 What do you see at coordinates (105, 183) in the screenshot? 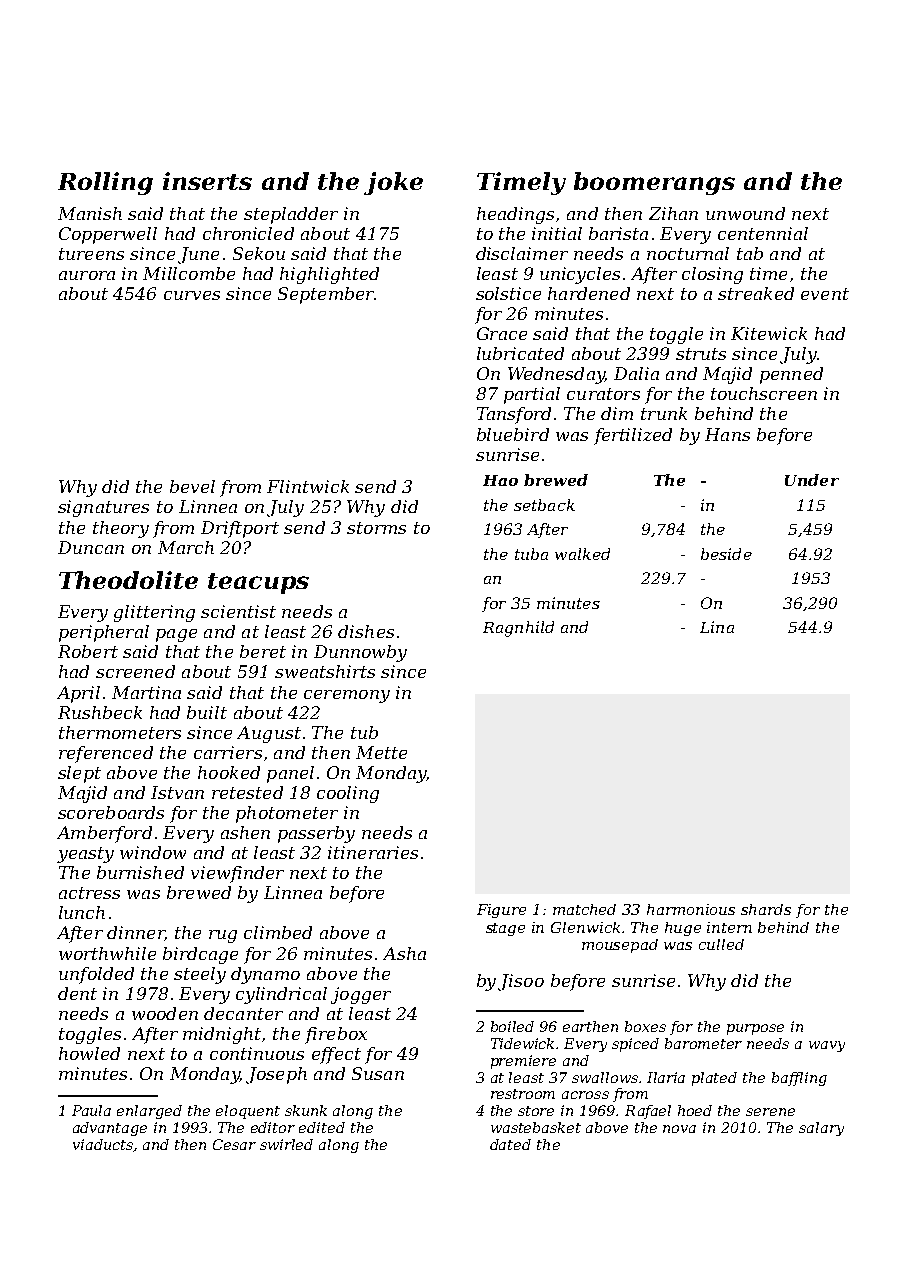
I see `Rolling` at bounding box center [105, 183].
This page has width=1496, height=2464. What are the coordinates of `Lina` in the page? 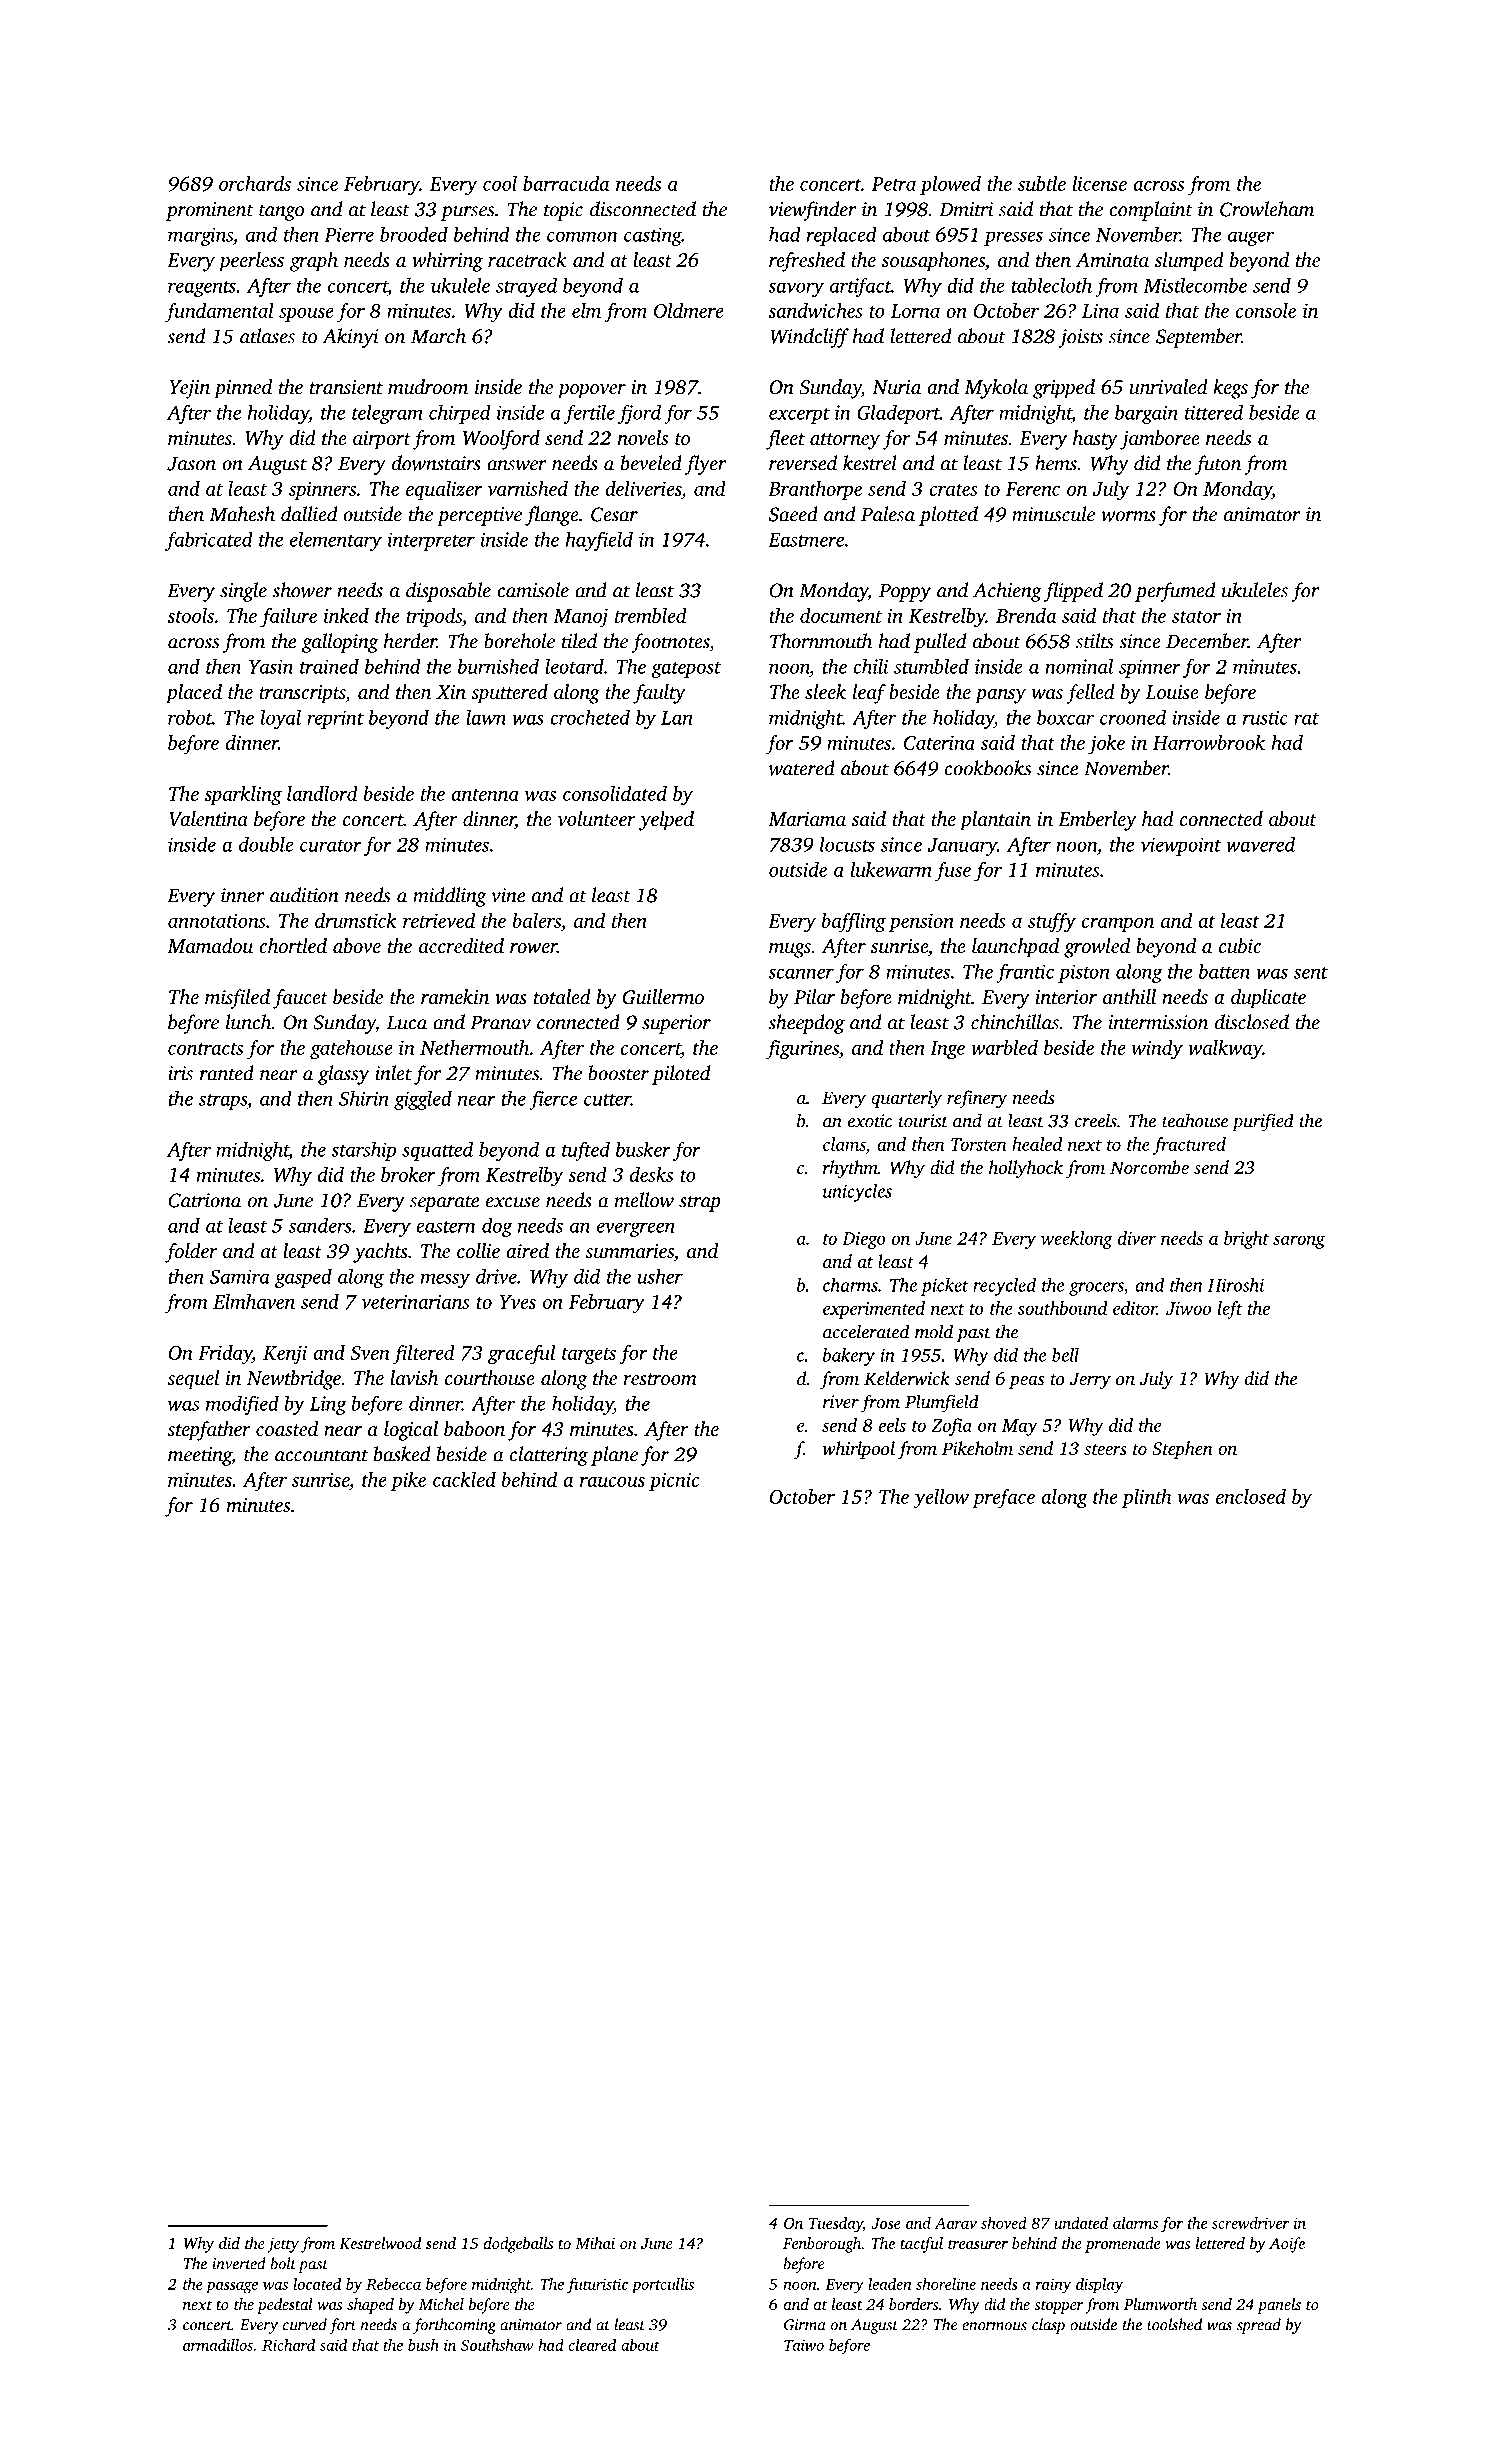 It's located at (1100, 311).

◆ ◆ ◆ ◆ ◆

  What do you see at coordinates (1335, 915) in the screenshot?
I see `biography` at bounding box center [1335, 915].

◆ ◆ ◆ ◆ ◆

AIM
Retype the lines from the one containing "What do you see at coordinates (1335, 915)" to the one containing "center [1335, 915].", keeping each line the same as it appears.

EXERCISE ANSWER
  What do you see at coordinates (1335, 915) in the screenshot?
I see `biography` at bounding box center [1335, 915].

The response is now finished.